• TASK BRIEF:
Go through the records and report each line in which the word "scaled" occurs.
───── PROVIDED DATA ─────
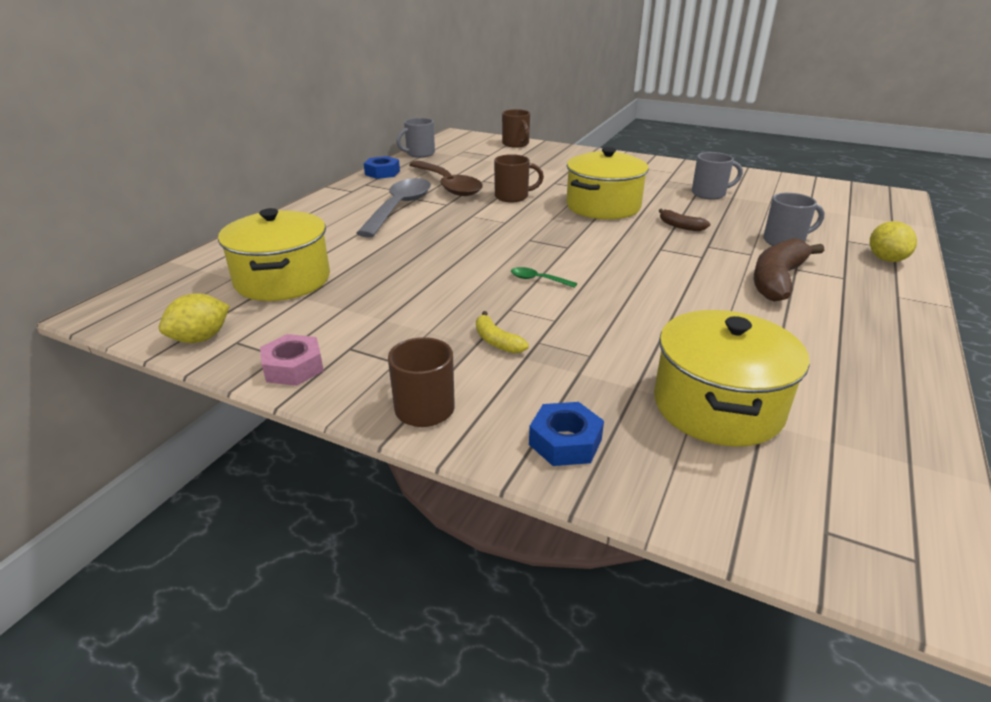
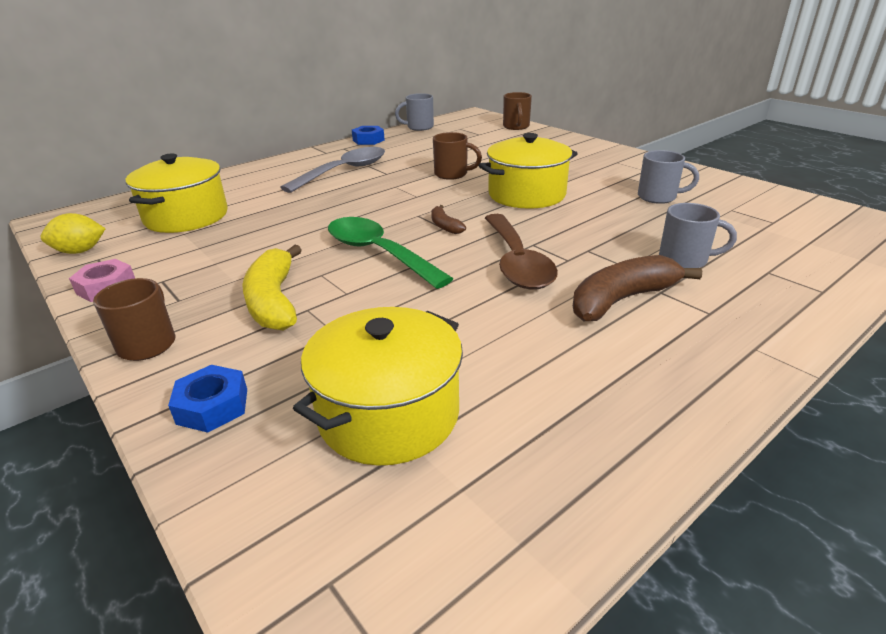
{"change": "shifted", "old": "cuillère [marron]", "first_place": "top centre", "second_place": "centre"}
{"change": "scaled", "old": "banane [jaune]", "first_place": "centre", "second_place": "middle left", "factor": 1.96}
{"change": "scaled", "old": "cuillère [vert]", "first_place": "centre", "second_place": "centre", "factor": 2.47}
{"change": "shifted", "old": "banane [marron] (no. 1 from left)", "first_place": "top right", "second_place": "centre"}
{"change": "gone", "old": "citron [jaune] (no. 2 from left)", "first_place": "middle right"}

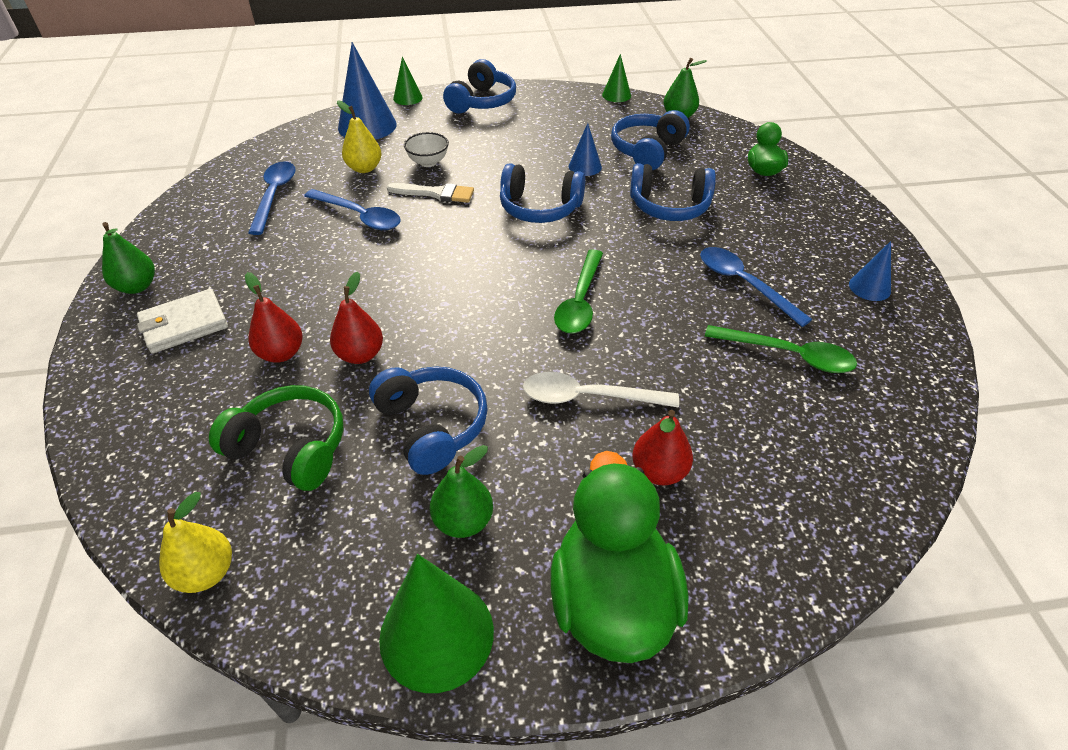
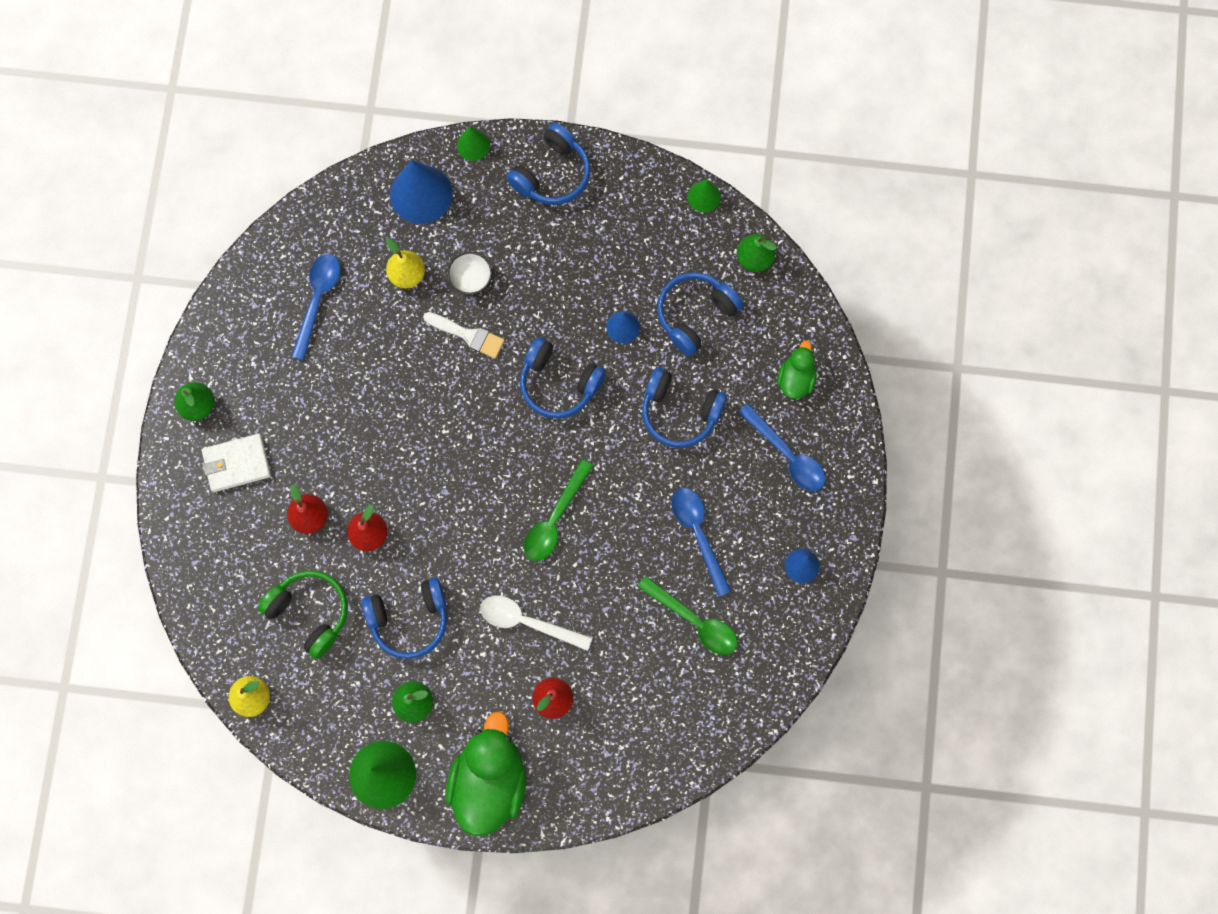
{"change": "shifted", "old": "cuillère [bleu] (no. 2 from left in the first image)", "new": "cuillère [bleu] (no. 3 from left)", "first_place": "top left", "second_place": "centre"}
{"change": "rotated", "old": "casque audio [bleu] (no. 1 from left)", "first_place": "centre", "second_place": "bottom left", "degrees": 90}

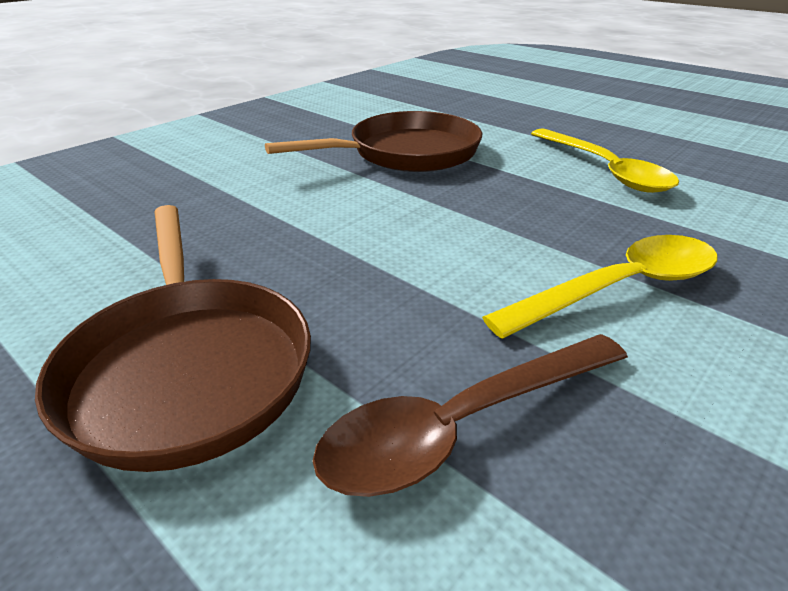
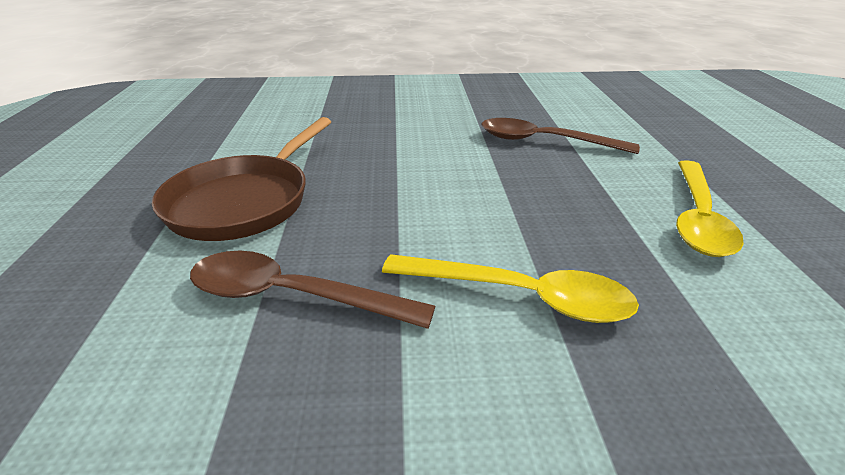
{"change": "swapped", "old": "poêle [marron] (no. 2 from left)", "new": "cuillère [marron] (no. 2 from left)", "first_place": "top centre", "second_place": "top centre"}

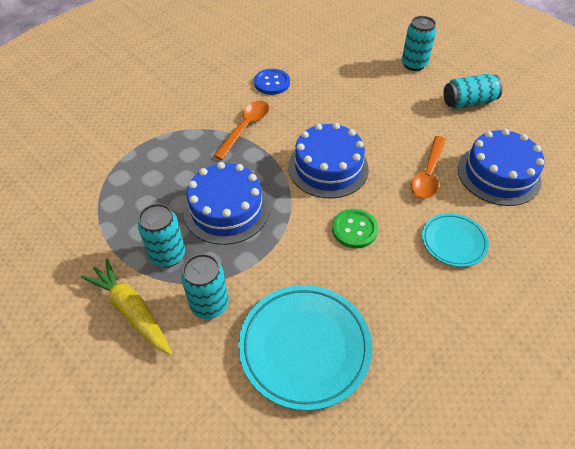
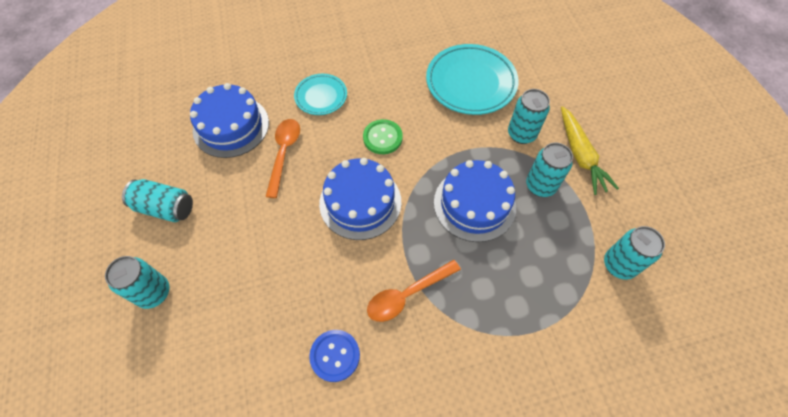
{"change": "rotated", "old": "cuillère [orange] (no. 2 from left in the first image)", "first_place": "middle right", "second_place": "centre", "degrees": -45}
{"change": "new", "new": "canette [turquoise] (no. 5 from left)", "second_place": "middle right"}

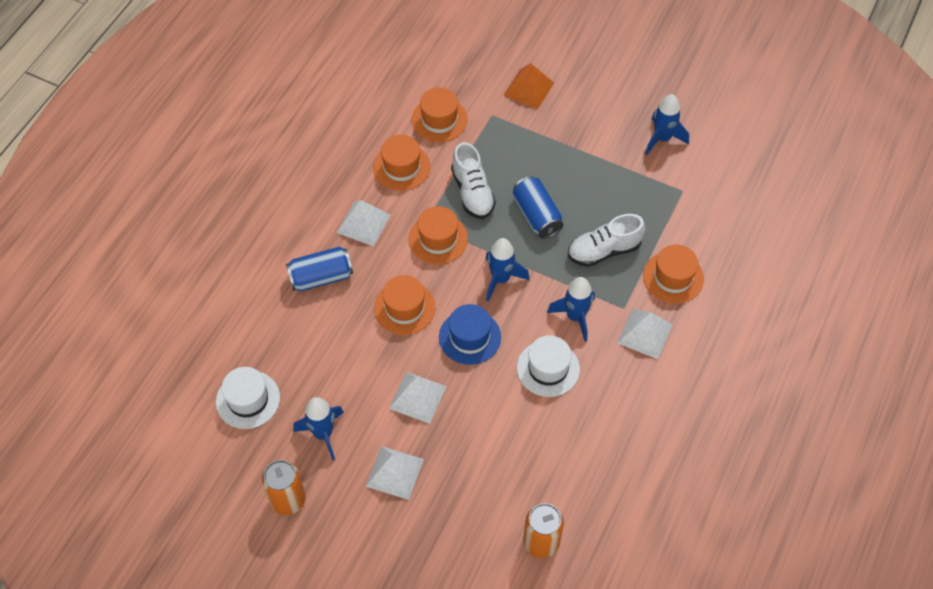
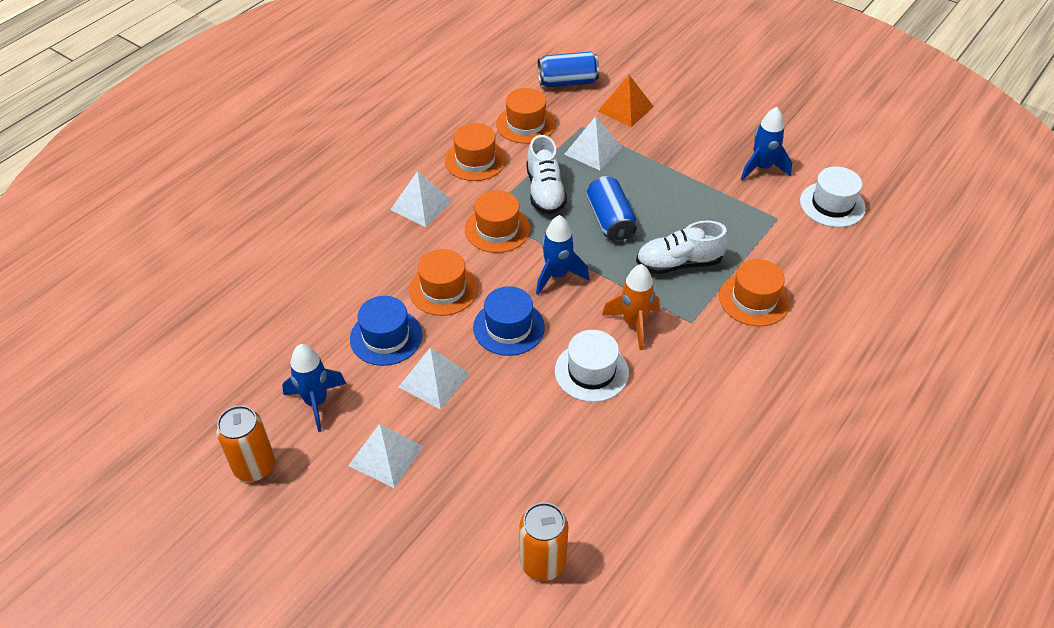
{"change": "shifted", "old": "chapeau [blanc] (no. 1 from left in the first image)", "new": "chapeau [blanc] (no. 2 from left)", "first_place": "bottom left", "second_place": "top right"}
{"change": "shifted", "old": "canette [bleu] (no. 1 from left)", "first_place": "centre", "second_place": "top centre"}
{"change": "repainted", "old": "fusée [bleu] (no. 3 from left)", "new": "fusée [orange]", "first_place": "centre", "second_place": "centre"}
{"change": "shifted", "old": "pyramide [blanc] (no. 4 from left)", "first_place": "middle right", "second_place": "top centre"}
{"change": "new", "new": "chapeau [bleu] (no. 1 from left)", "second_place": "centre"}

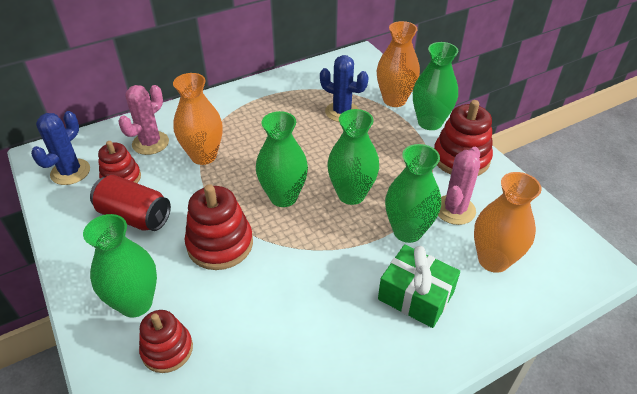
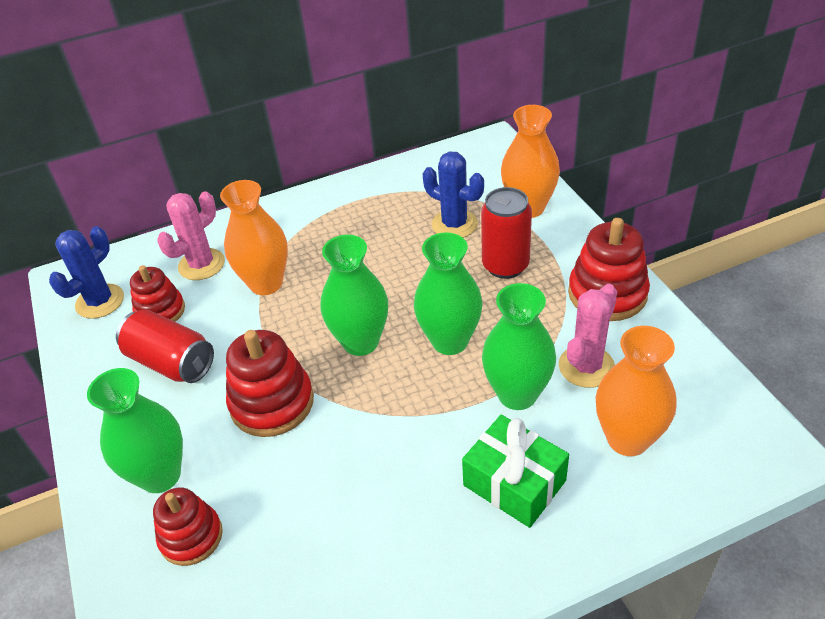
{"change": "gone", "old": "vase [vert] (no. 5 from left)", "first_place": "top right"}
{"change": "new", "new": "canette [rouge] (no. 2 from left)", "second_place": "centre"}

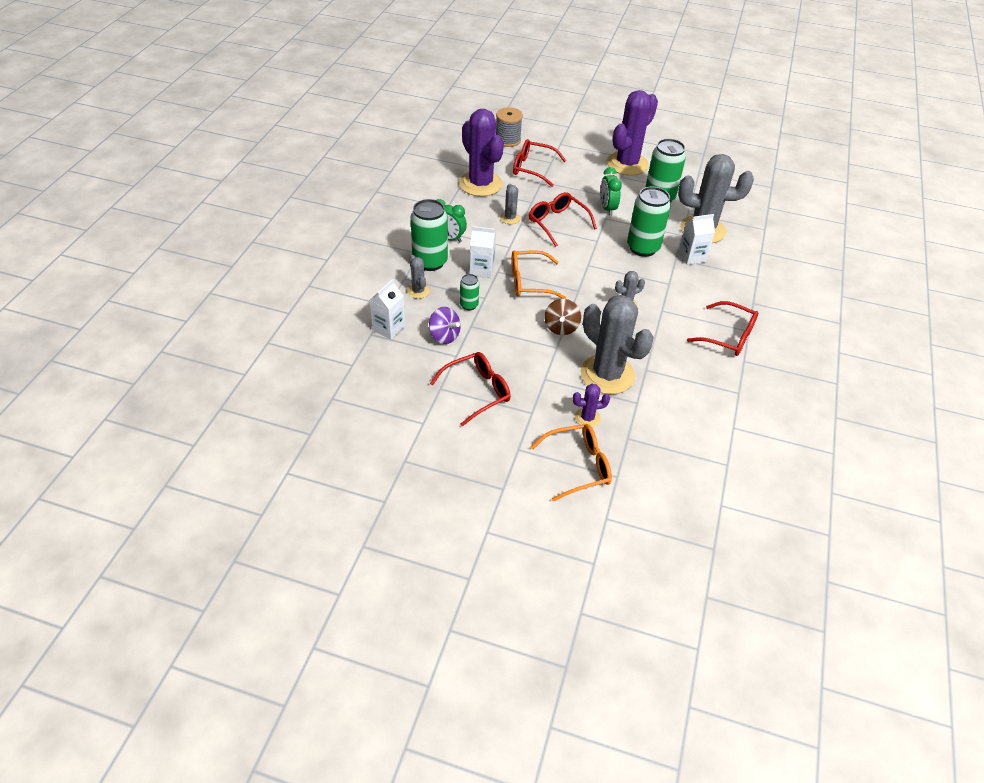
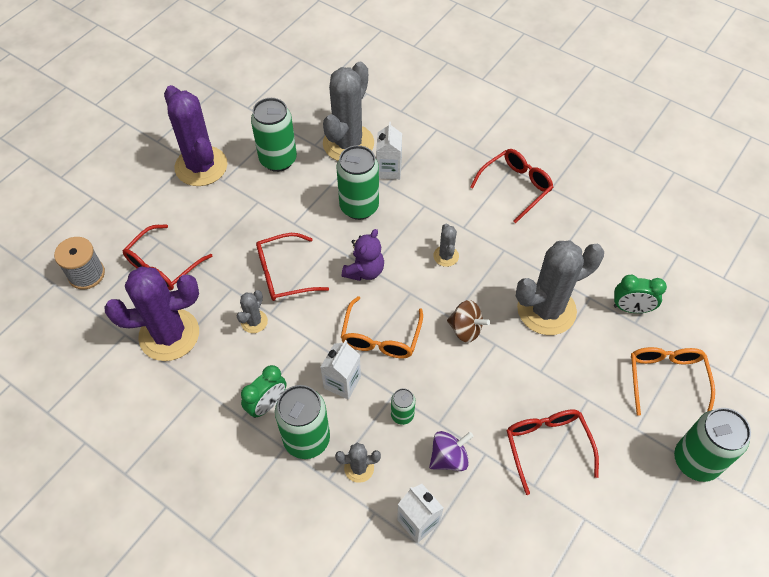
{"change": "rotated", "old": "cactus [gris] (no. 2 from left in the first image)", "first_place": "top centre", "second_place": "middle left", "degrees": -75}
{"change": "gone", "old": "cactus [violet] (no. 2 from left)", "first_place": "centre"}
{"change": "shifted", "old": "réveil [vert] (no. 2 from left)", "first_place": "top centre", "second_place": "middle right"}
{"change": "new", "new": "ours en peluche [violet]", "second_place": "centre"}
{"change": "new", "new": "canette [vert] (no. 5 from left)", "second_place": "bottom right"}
─────
• EXPECTED ANSWER:
{"change": "scaled", "old": "banane [jaune]", "first_place": "centre", "second_place": "middle left", "factor": 1.96}
{"change": "scaled", "old": "cuillère [vert]", "first_place": "centre", "second_place": "centre", "factor": 2.47}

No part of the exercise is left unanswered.